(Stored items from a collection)
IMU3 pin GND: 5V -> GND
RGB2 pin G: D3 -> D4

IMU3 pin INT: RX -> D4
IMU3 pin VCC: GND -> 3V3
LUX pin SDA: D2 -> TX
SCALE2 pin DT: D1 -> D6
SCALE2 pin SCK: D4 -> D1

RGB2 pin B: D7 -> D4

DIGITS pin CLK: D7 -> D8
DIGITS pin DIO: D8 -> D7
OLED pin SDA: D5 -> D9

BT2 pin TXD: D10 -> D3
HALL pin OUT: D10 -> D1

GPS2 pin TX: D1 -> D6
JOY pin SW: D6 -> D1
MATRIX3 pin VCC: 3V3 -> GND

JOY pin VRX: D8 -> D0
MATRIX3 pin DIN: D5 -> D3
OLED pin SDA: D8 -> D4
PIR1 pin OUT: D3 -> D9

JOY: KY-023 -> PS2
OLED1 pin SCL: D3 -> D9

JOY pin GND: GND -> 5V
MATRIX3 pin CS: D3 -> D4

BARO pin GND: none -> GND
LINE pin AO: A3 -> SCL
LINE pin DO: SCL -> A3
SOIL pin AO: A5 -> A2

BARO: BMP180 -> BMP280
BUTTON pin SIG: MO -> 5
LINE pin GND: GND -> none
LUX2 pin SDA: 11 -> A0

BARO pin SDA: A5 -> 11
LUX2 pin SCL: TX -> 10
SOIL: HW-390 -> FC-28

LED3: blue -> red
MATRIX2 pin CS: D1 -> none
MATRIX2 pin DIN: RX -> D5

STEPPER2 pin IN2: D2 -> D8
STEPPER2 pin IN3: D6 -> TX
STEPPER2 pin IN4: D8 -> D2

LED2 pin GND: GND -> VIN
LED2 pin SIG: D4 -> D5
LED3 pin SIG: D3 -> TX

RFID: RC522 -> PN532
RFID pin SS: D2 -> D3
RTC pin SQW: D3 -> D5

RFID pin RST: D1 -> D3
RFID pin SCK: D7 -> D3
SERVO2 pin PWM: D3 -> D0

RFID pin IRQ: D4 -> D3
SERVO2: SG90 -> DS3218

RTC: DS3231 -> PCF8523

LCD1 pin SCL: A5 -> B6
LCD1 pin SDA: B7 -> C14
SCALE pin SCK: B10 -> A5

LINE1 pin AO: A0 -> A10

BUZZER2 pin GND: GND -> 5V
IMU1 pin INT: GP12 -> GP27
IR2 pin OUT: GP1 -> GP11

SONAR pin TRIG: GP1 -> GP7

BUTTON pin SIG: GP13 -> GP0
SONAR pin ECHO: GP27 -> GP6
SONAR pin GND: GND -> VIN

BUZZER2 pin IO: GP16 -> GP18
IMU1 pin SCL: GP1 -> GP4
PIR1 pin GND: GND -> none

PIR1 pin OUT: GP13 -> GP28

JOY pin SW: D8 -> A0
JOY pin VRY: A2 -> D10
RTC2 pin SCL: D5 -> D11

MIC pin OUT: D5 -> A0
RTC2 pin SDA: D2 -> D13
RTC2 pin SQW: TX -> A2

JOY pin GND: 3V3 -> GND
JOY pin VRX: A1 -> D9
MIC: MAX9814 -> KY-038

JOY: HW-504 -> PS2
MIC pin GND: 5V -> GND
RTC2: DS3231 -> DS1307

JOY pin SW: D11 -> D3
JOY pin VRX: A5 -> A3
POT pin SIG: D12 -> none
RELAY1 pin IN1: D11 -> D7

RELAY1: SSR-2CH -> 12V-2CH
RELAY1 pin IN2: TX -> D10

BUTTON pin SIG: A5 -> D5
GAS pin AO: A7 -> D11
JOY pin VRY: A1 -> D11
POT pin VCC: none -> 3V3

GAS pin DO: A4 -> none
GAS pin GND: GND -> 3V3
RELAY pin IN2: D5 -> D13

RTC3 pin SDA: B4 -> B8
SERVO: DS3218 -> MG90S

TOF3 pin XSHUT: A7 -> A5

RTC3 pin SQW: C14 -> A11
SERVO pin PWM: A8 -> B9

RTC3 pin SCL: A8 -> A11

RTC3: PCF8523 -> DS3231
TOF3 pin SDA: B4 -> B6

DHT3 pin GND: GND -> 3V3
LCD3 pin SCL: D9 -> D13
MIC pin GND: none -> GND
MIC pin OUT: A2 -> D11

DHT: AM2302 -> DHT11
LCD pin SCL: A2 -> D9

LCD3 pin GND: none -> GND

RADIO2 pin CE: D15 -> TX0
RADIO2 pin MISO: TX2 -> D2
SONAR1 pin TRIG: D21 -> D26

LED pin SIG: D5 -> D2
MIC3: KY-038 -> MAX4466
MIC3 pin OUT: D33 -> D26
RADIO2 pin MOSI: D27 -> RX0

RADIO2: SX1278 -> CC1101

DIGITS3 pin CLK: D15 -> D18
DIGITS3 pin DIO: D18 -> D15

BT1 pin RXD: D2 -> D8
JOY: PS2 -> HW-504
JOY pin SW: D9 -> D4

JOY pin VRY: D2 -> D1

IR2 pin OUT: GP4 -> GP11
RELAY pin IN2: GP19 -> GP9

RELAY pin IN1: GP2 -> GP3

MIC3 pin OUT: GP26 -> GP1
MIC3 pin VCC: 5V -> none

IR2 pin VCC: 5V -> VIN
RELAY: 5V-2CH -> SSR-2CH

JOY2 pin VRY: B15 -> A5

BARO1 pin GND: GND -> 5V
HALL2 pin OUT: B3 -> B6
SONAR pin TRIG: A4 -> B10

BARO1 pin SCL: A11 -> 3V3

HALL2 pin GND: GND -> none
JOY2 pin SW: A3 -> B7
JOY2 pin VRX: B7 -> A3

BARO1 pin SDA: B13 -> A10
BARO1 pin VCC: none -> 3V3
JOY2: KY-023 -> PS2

*What needs to be done*: Word for word, transcribe all of the entries shown above.

*Task response*:
IMU3 pin GND: 5V -> GND
RGB2 pin G: D3 -> D4

IMU3 pin INT: RX -> D4
IMU3 pin VCC: GND -> 3V3
LUX pin SDA: D2 -> TX
SCALE2 pin DT: D1 -> D6
SCALE2 pin SCK: D4 -> D1

RGB2 pin B: D7 -> D4

DIGITS pin CLK: D7 -> D8
DIGITS pin DIO: D8 -> D7
OLED pin SDA: D5 -> D9

BT2 pin TXD: D10 -> D3
HALL pin OUT: D10 -> D1

GPS2 pin TX: D1 -> D6
JOY pin SW: D6 -> D1
MATRIX3 pin VCC: 3V3 -> GND

JOY pin VRX: D8 -> D0
MATRIX3 pin DIN: D5 -> D3
OLED pin SDA: D8 -> D4
PIR1 pin OUT: D3 -> D9

JOY: KY-023 -> PS2
OLED1 pin SCL: D3 -> D9

JOY pin GND: GND -> 5V
MATRIX3 pin CS: D3 -> D4

BARO pin GND: none -> GND
LINE pin AO: A3 -> SCL
LINE pin DO: SCL -> A3
SOIL pin AO: A5 -> A2

BARO: BMP180 -> BMP280
BUTTON pin SIG: MO -> 5
LINE pin GND: GND -> none
LUX2 pin SDA: 11 -> A0

BARO pin SDA: A5 -> 11
LUX2 pin SCL: TX -> 10
SOIL: HW-390 -> FC-28

LED3: blue -> red
MATRIX2 pin CS: D1 -> none
MATRIX2 pin DIN: RX -> D5

STEPPER2 pin IN2: D2 -> D8
STEPPER2 pin IN3: D6 -> TX
STEPPER2 pin IN4: D8 -> D2

LED2 pin GND: GND -> VIN
LED2 pin SIG: D4 -> D5
LED3 pin SIG: D3 -> TX

RFID: RC522 -> PN532
RFID pin SS: D2 -> D3
RTC pin SQW: D3 -> D5

RFID pin RST: D1 -> D3
RFID pin SCK: D7 -> D3
SERVO2 pin PWM: D3 -> D0

RFID pin IRQ: D4 -> D3
SERVO2: SG90 -> DS3218

RTC: DS3231 -> PCF8523

LCD1 pin SCL: A5 -> B6
LCD1 pin SDA: B7 -> C14
SCALE pin SCK: B10 -> A5

LINE1 pin AO: A0 -> A10

BUZZER2 pin GND: GND -> 5V
IMU1 pin INT: GP12 -> GP27
IR2 pin OUT: GP1 -> GP11

SONAR pin TRIG: GP1 -> GP7

BUTTON pin SIG: GP13 -> GP0
SONAR pin ECHO: GP27 -> GP6
SONAR pin GND: GND -> VIN

BUZZER2 pin IO: GP16 -> GP18
IMU1 pin SCL: GP1 -> GP4
PIR1 pin GND: GND -> none

PIR1 pin OUT: GP13 -> GP28

JOY pin SW: D8 -> A0
JOY pin VRY: A2 -> D10
RTC2 pin SCL: D5 -> D11

MIC pin OUT: D5 -> A0
RTC2 pin SDA: D2 -> D13
RTC2 pin SQW: TX -> A2

JOY pin GND: 3V3 -> GND
JOY pin VRX: A1 -> D9
MIC: MAX9814 -> KY-038

JOY: HW-504 -> PS2
MIC pin GND: 5V -> GND
RTC2: DS3231 -> DS1307

JOY pin SW: D11 -> D3
JOY pin VRX: A5 -> A3
POT pin SIG: D12 -> none
RELAY1 pin IN1: D11 -> D7

RELAY1: SSR-2CH -> 12V-2CH
RELAY1 pin IN2: TX -> D10

BUTTON pin SIG: A5 -> D5
GAS pin AO: A7 -> D11
JOY pin VRY: A1 -> D11
POT pin VCC: none -> 3V3

GAS pin DO: A4 -> none
GAS pin GND: GND -> 3V3
RELAY pin IN2: D5 -> D13

RTC3 pin SDA: B4 -> B8
SERVO: DS3218 -> MG90S

TOF3 pin XSHUT: A7 -> A5

RTC3 pin SQW: C14 -> A11
SERVO pin PWM: A8 -> B9

RTC3 pin SCL: A8 -> A11

RTC3: PCF8523 -> DS3231
TOF3 pin SDA: B4 -> B6

DHT3 pin GND: GND -> 3V3
LCD3 pin SCL: D9 -> D13
MIC pin GND: none -> GND
MIC pin OUT: A2 -> D11

DHT: AM2302 -> DHT11
LCD pin SCL: A2 -> D9

LCD3 pin GND: none -> GND

RADIO2 pin CE: D15 -> TX0
RADIO2 pin MISO: TX2 -> D2
SONAR1 pin TRIG: D21 -> D26

LED pin SIG: D5 -> D2
MIC3: KY-038 -> MAX4466
MIC3 pin OUT: D33 -> D26
RADIO2 pin MOSI: D27 -> RX0

RADIO2: SX1278 -> CC1101

DIGITS3 pin CLK: D15 -> D18
DIGITS3 pin DIO: D18 -> D15

BT1 pin RXD: D2 -> D8
JOY: PS2 -> HW-504
JOY pin SW: D9 -> D4

JOY pin VRY: D2 -> D1

IR2 pin OUT: GP4 -> GP11
RELAY pin IN2: GP19 -> GP9

RELAY pin IN1: GP2 -> GP3

MIC3 pin OUT: GP26 -> GP1
MIC3 pin VCC: 5V -> none

IR2 pin VCC: 5V -> VIN
RELAY: 5V-2CH -> SSR-2CH

JOY2 pin VRY: B15 -> A5

BARO1 pin GND: GND -> 5V
HALL2 pin OUT: B3 -> B6
SONAR pin TRIG: A4 -> B10

BARO1 pin SCL: A11 -> 3V3

HALL2 pin GND: GND -> none
JOY2 pin SW: A3 -> B7
JOY2 pin VRX: B7 -> A3

BARO1 pin SDA: B13 -> A10
BARO1 pin VCC: none -> 3V3
JOY2: KY-023 -> PS2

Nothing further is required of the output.